*** Opening of WORKING DATA ***

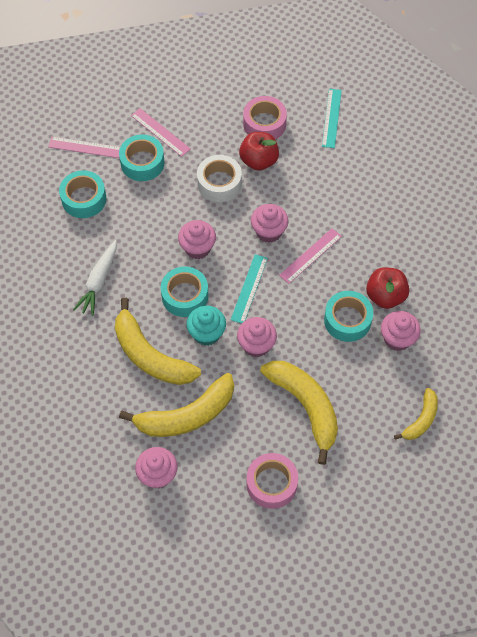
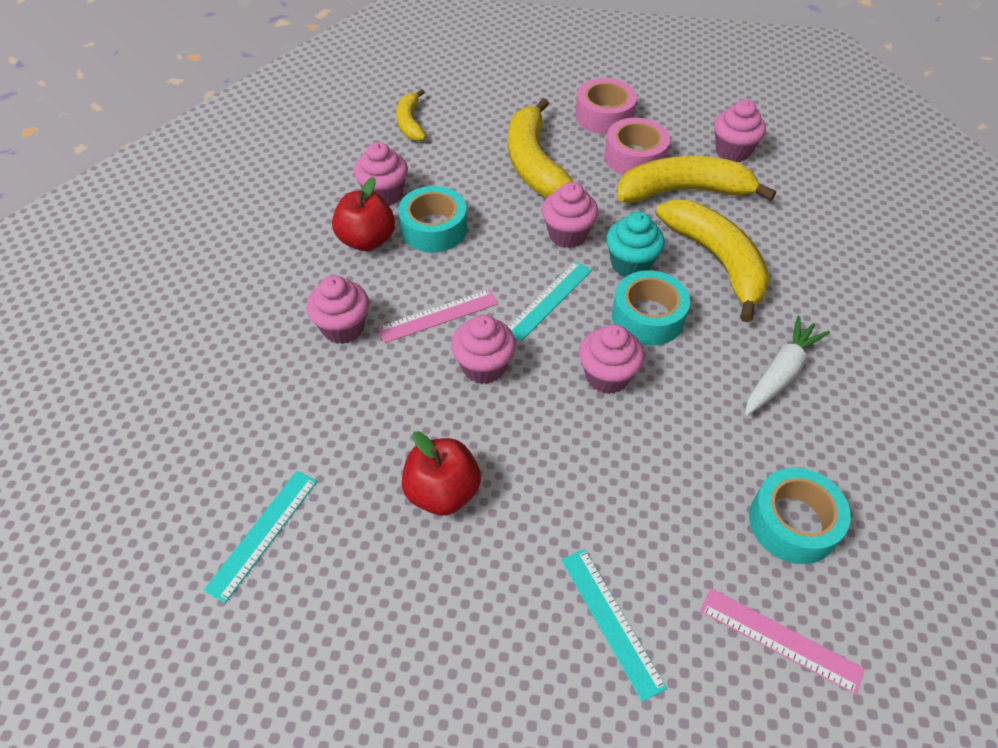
camera: 160 degrees left, 10 degrees down
(142, 163) = (665, 562): turquoise tape -> none
(160, 132) = (611, 621): pink ruler -> turquoise ruler
(219, 183) = (531, 472): white tape -> none
(264, 124) = (395, 566): pink tape -> pink tape (634, 157)
(360, 230) = (343, 328): none -> pink cupcake
(421, 419) = (410, 123): yellow banana -> yellow banana turned 60 degrees counterclockwise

*** Close of WORKING DATA ***

YOUR TASK> Every line above should be transcribed exactly, though no image should be carried over.

RESULT OF THIS EXERCISE>
camera: 160 degrees left, 10 degrees down
(142, 163) = (665, 562): turquoise tape -> none
(160, 132) = (611, 621): pink ruler -> turquoise ruler
(219, 183) = (531, 472): white tape -> none
(264, 124) = (395, 566): pink tape -> pink tape (634, 157)
(360, 230) = (343, 328): none -> pink cupcake
(421, 419) = (410, 123): yellow banana -> yellow banana turned 60 degrees counterclockwise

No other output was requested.